Note every line in the entries that contains the string "purple", and copy it.

(Scene comparison data)
[Start of Attachment]

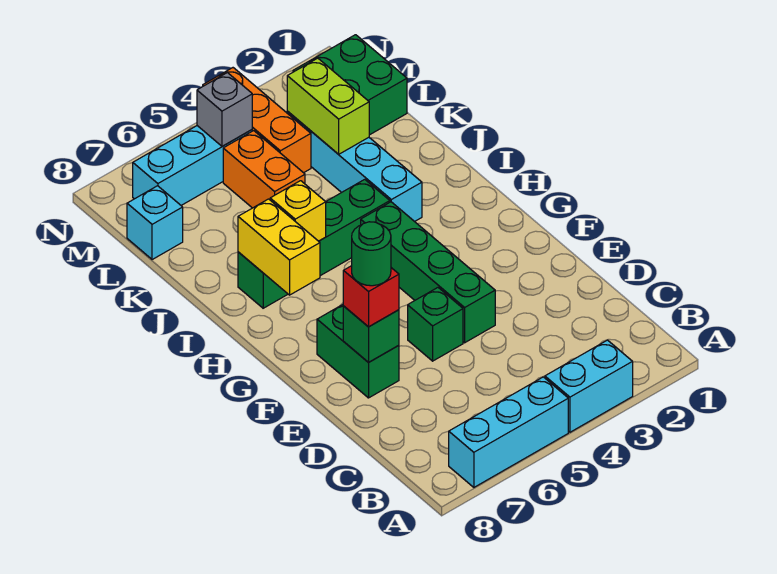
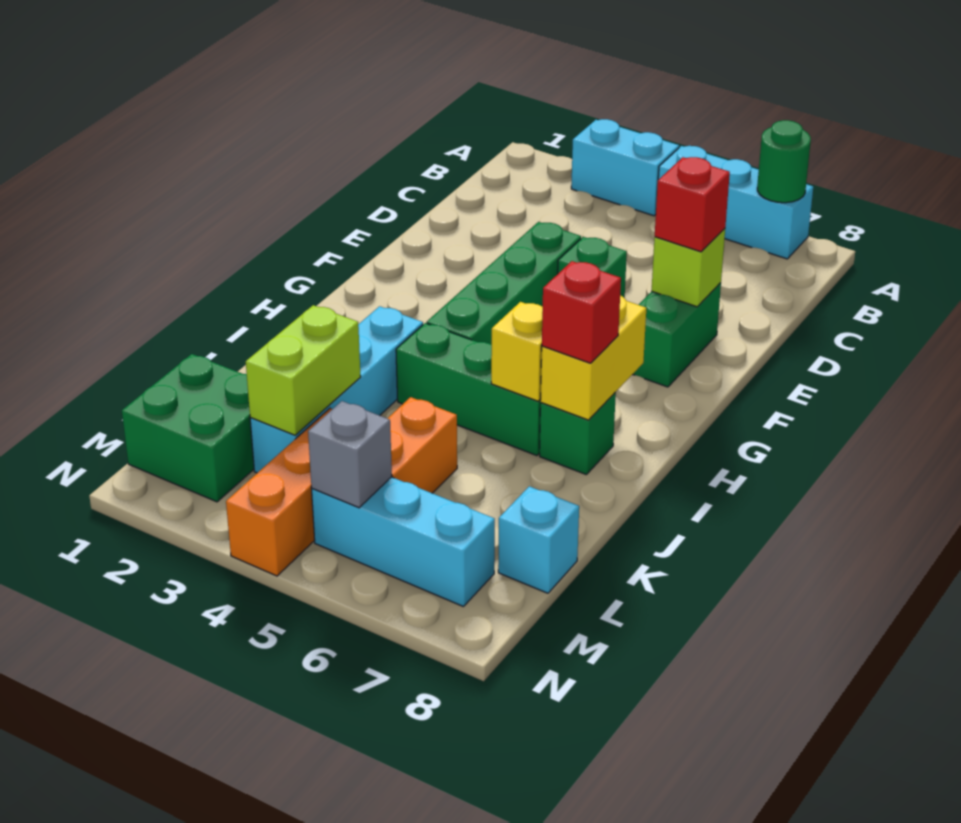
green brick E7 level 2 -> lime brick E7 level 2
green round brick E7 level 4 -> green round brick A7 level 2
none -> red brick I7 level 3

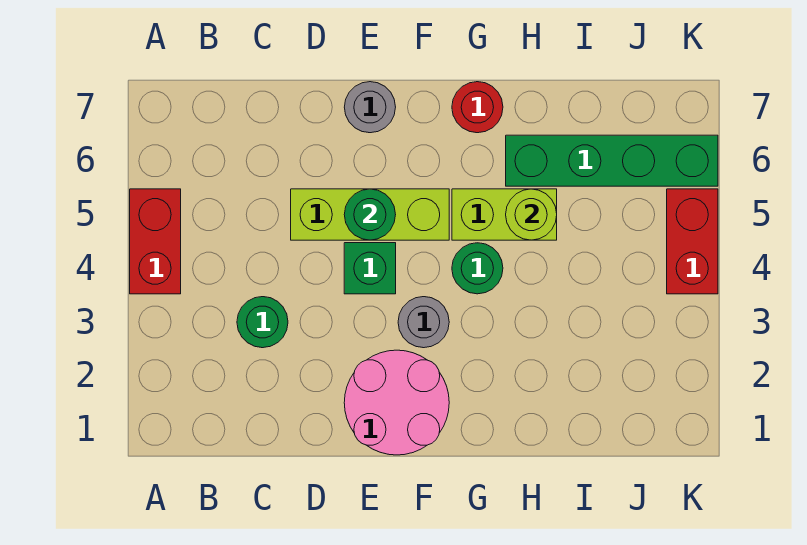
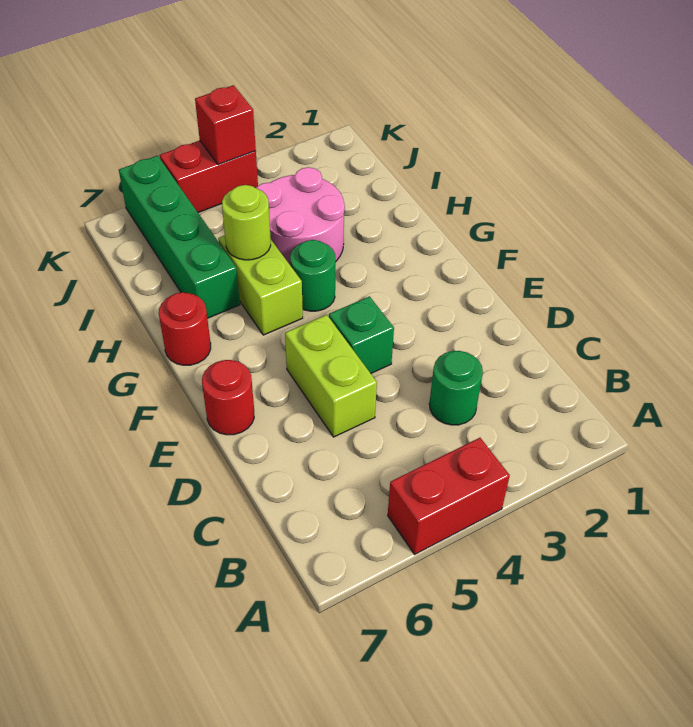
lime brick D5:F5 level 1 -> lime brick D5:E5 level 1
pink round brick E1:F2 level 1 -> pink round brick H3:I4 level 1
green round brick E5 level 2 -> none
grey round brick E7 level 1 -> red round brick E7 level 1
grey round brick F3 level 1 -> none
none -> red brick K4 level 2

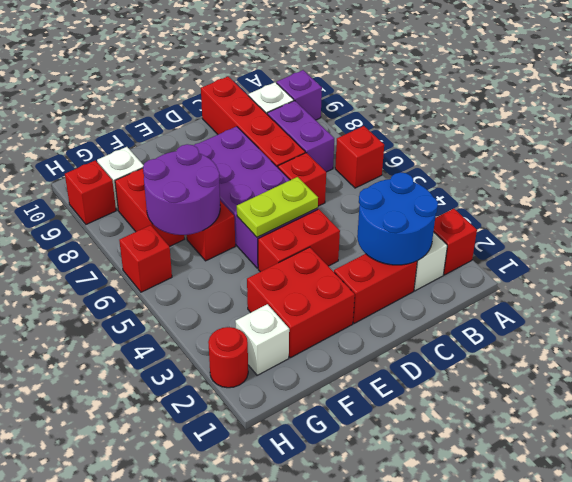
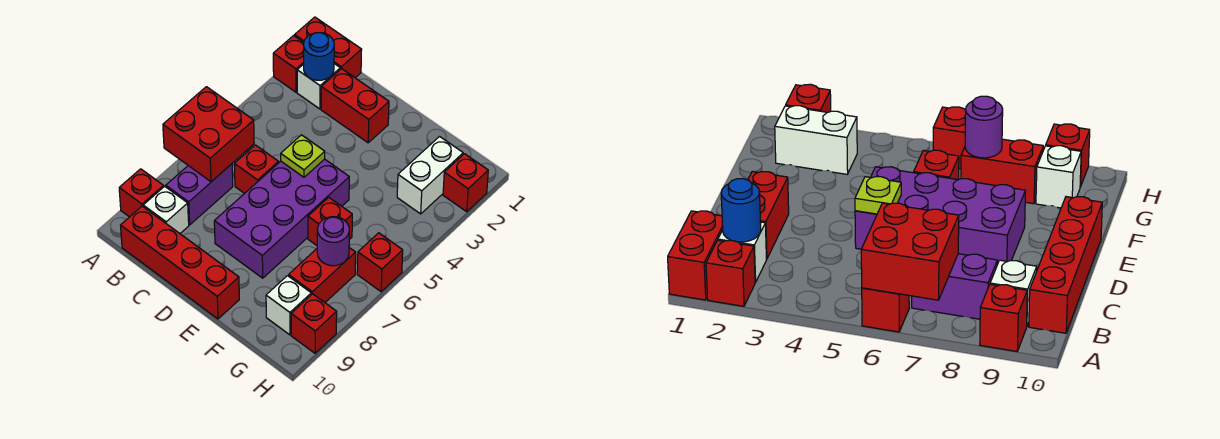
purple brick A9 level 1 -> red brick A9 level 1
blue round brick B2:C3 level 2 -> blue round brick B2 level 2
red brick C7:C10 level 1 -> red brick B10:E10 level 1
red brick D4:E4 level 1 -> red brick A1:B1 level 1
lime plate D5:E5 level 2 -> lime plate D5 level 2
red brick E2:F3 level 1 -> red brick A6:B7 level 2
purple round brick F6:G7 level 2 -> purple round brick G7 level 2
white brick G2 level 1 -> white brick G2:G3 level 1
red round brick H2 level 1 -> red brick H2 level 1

[End of Attachment]

*Answer for the task*.
purple brick A9 level 1 -> red brick A9 level 1
purple round brick F6:G7 level 2 -> purple round brick G7 level 2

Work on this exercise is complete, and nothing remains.